**TO DO**
Locate the word "round" in the entries below, then gather every line that holds it.
(RECORDS SHOWN begins)
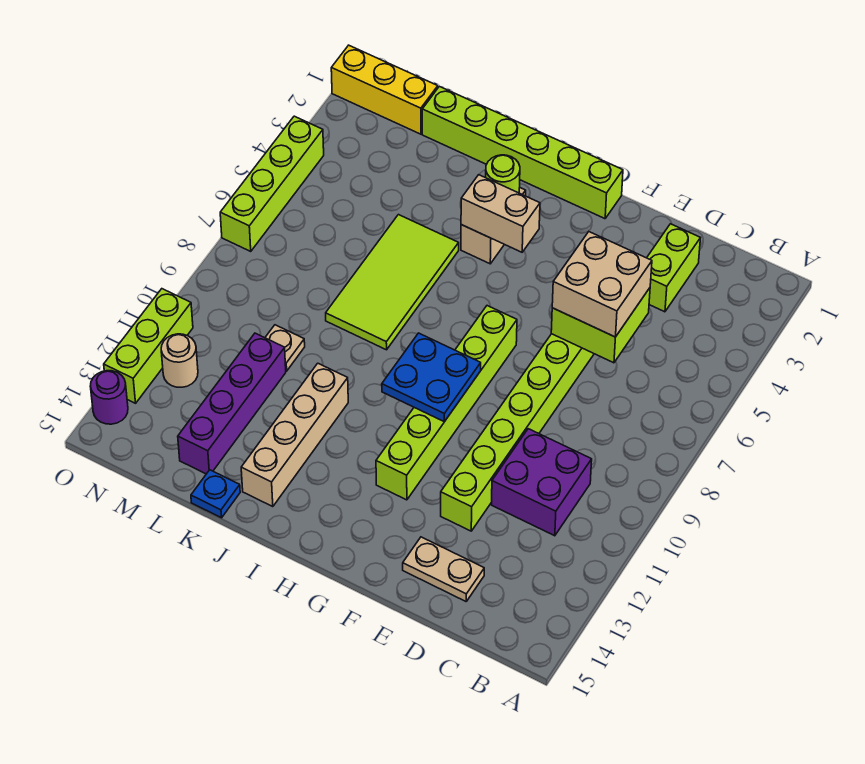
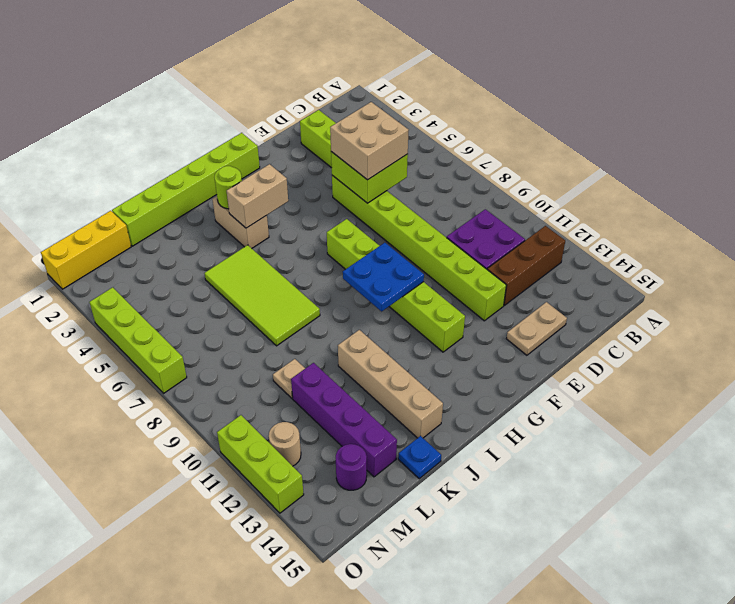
none -> brown brick B12:D12 level 1
purple round brick O14 level 1 -> purple round brick M14 level 1

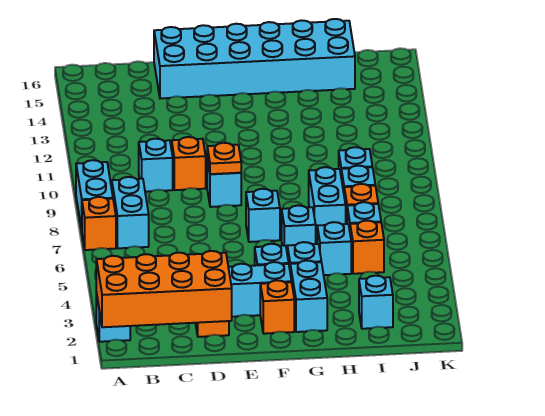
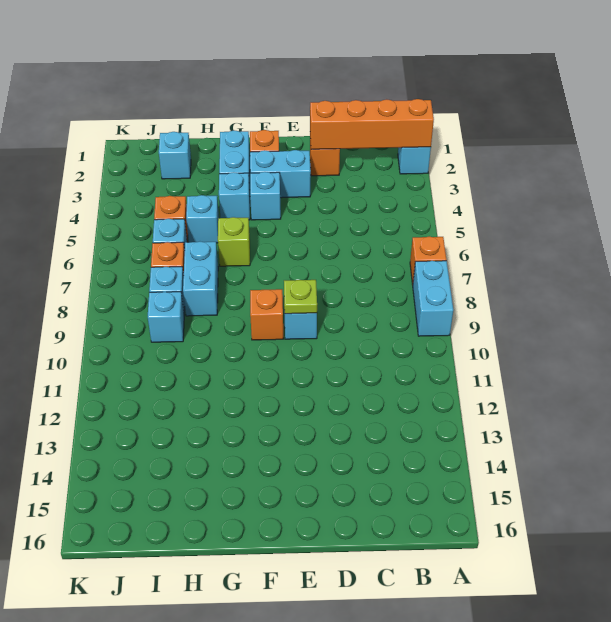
orange brick A1:D2 level 2 -> orange brick A2:D2 level 2
cyan brick B7:B8 level 1 -> none
cyan brick C10 level 1 -> none
orange brick D10 level 1 -> orange brick F9 level 1
cyan brick D15:I16 level 1 -> none
orange plate E9 level 2 -> lime plate E9 level 2
cyan brick F7 level 1 -> none
cyan brick G6 level 1 -> lime brick G6 level 1

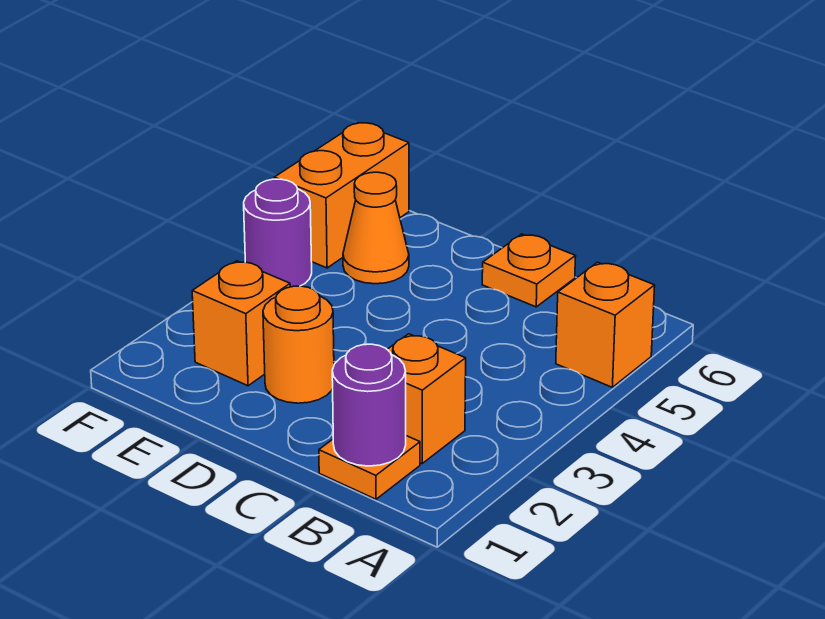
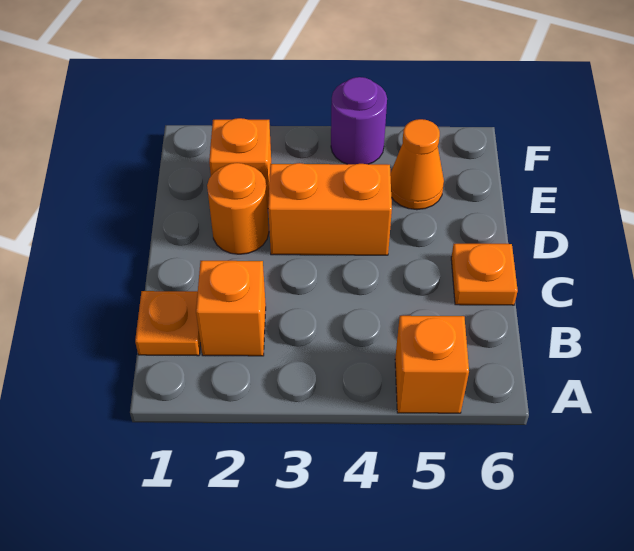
purple round brick B1 level 2 -> none
orange brick F5:F6 level 1 -> orange brick D3:D4 level 1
(RECORDS SHOWN ends)
**WRITTEN SOLUTION**
purple round brick O14 level 1 -> purple round brick M14 level 1
purple round brick B1 level 2 -> none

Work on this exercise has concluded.